-- What is expected --
Return each line of the entries that holds the string "BARO".
━━━━━ Task data ━━━━━
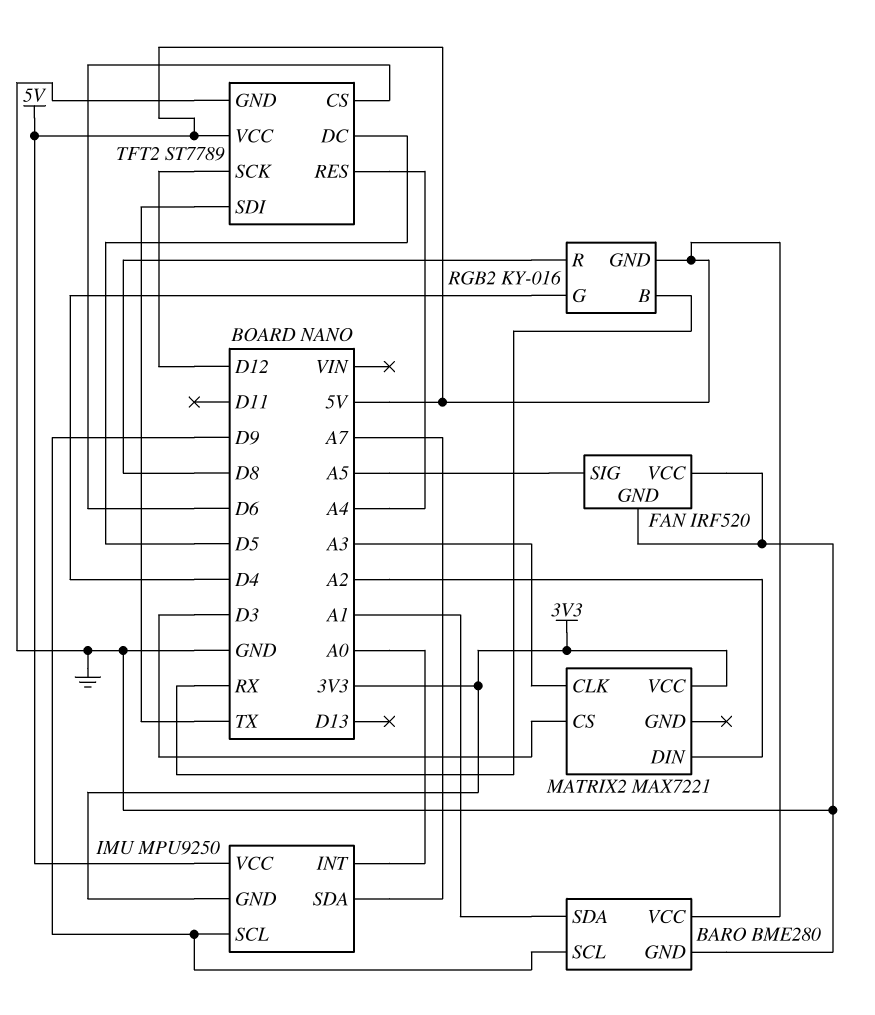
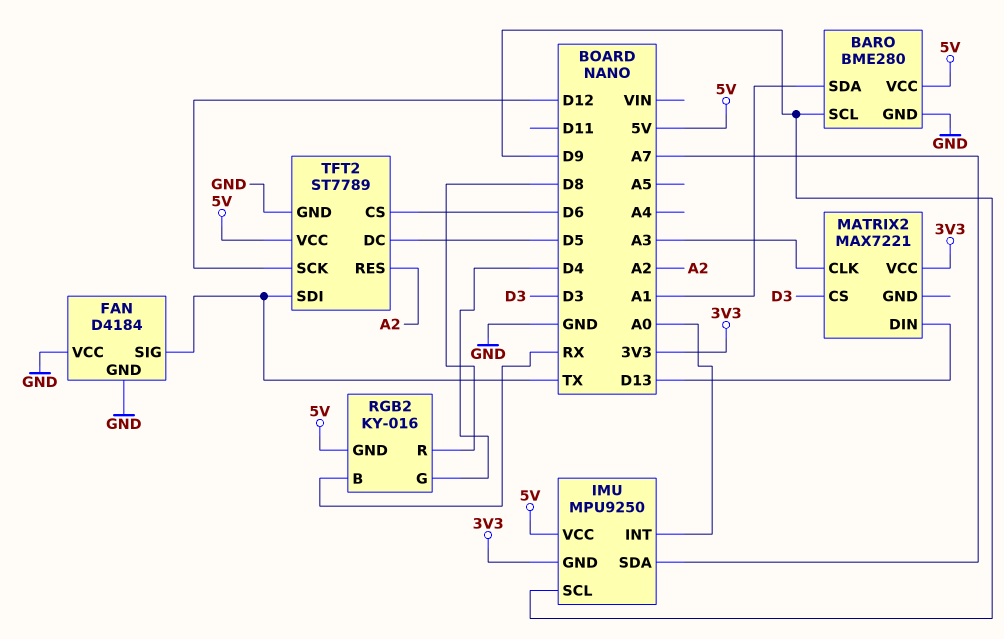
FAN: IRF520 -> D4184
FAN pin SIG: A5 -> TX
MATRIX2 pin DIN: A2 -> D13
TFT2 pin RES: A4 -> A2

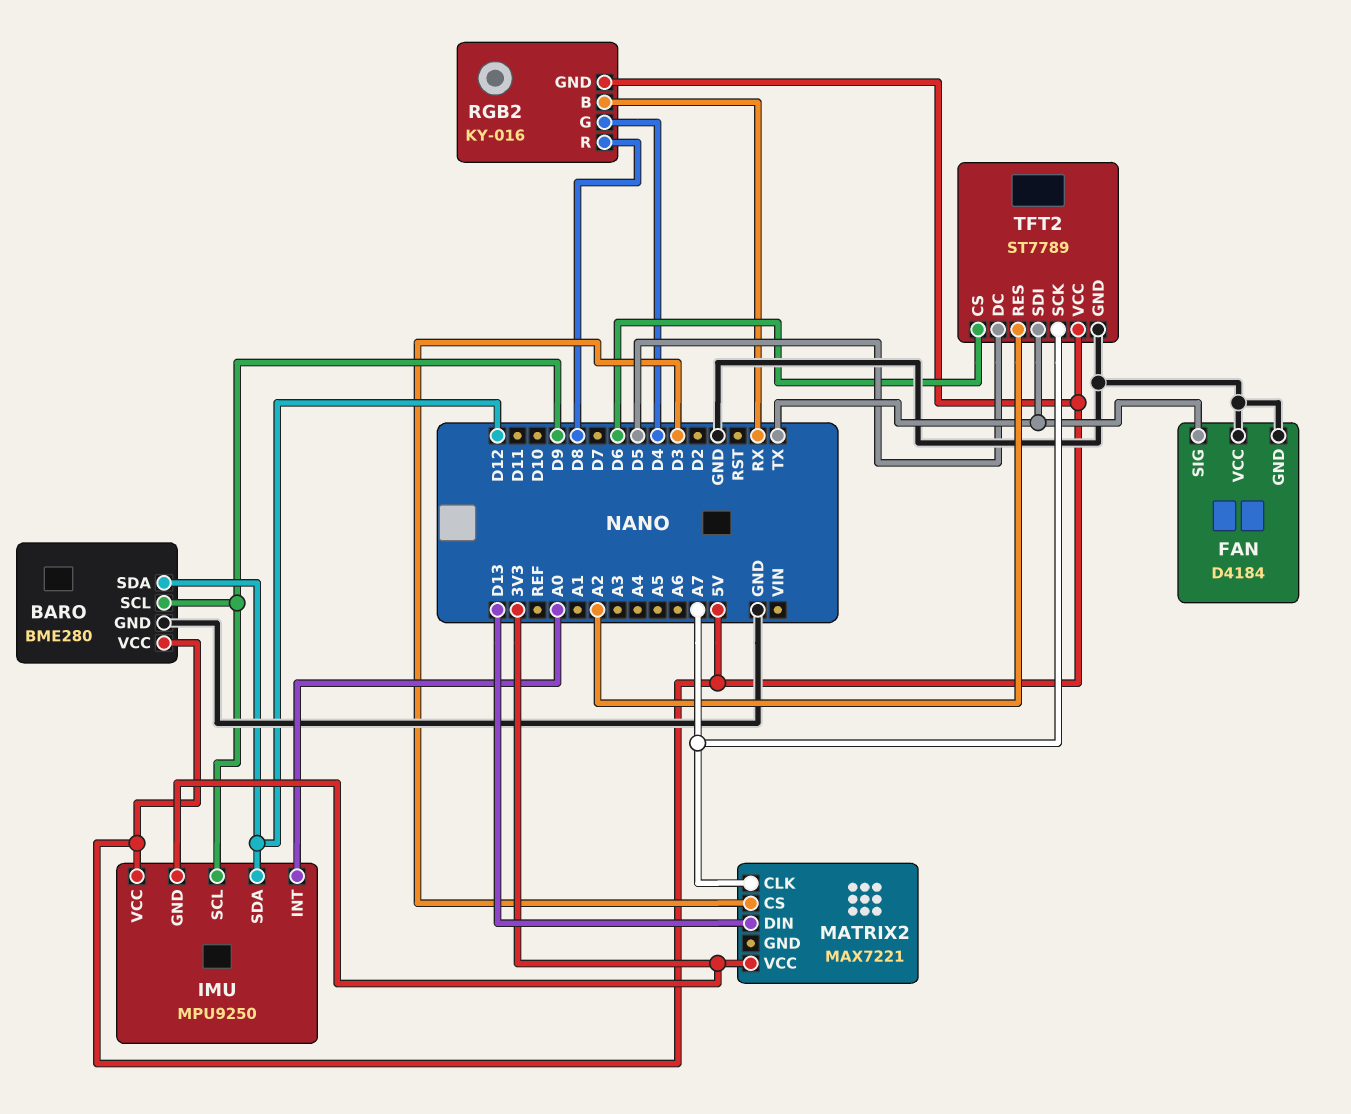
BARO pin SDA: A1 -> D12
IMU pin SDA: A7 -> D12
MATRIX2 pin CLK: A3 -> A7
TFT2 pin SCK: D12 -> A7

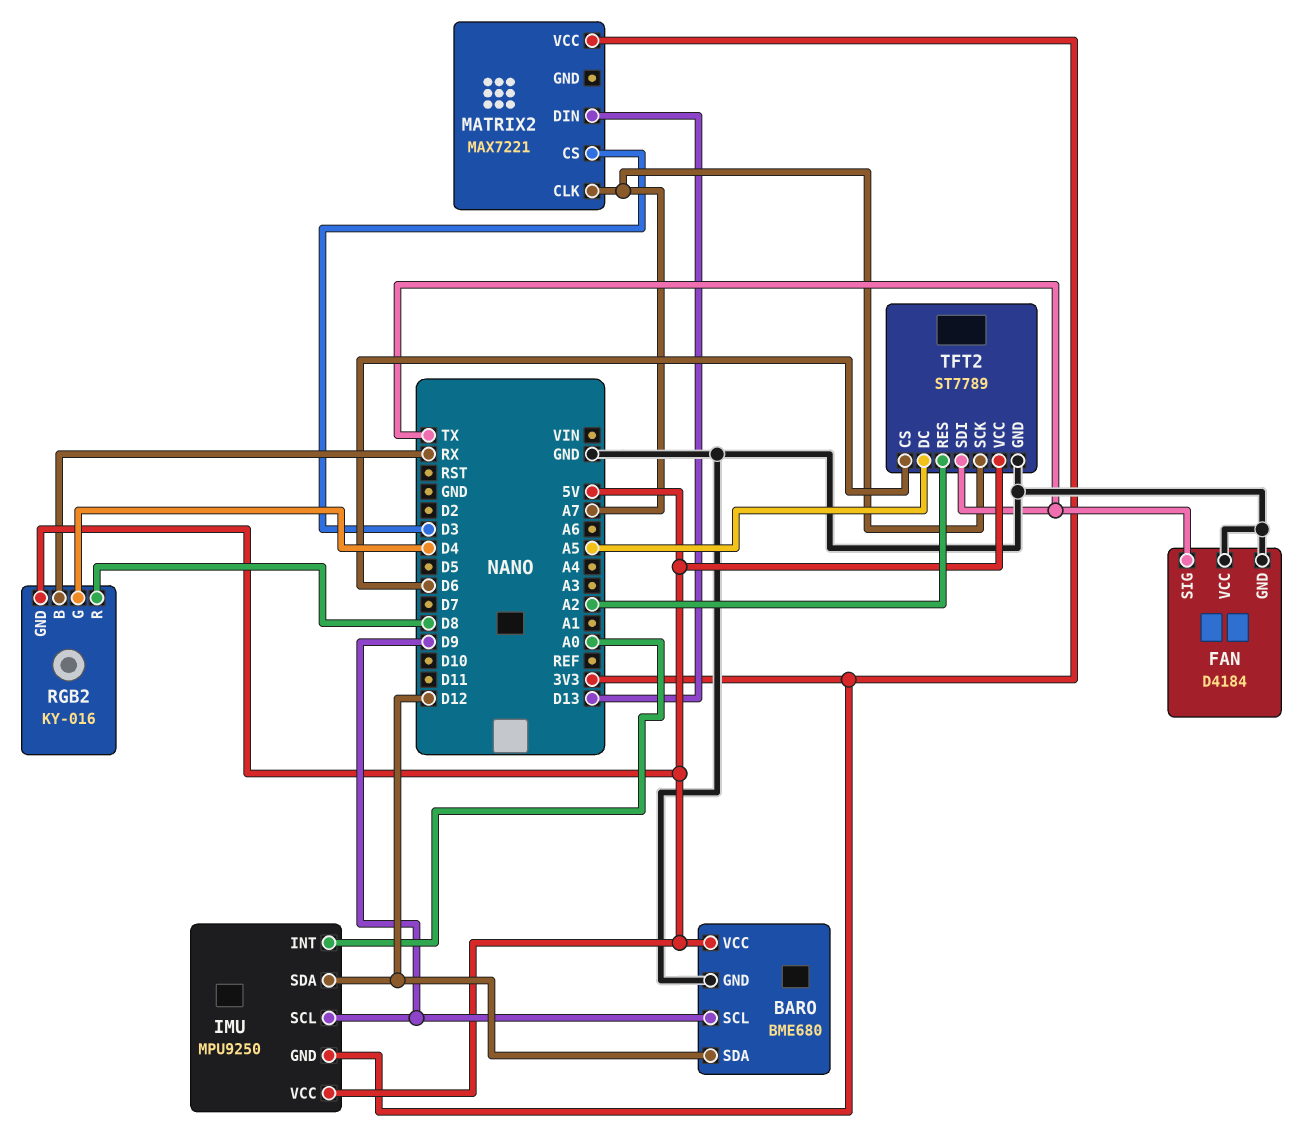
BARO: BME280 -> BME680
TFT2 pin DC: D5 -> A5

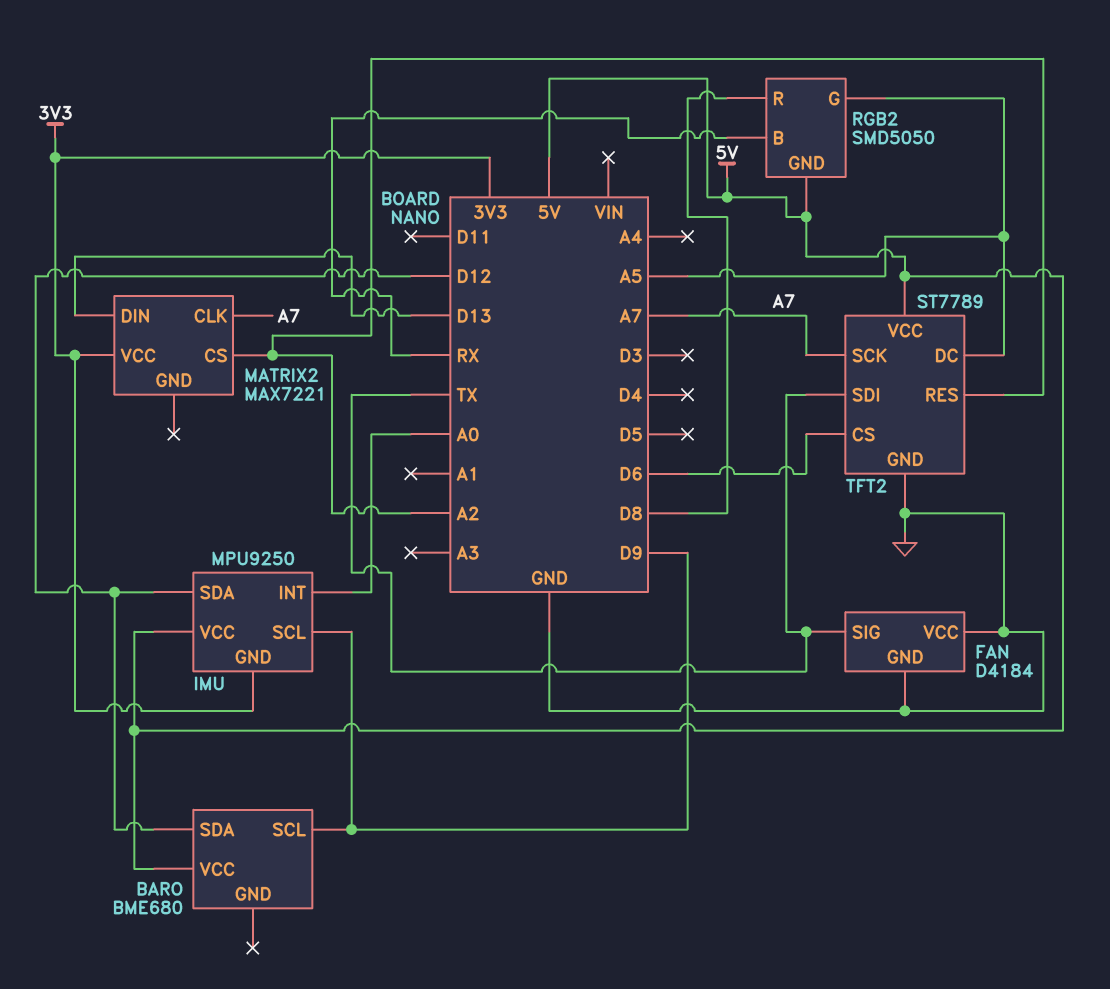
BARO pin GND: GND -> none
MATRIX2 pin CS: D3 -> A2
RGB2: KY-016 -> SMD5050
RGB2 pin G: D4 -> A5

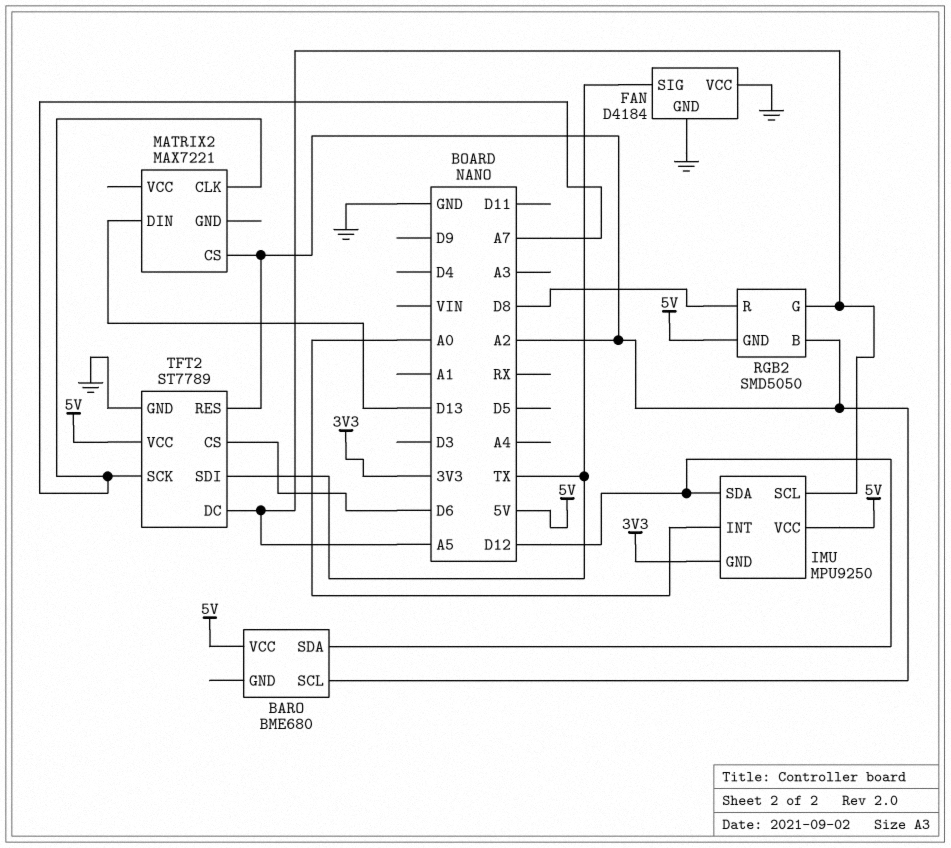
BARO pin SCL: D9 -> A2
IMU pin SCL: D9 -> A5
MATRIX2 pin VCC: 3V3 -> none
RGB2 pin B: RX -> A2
━━━━━
-- Result --
BARO pin SDA: A1 -> D12
BARO: BME280 -> BME680
BARO pin GND: GND -> none
BARO pin SCL: D9 -> A2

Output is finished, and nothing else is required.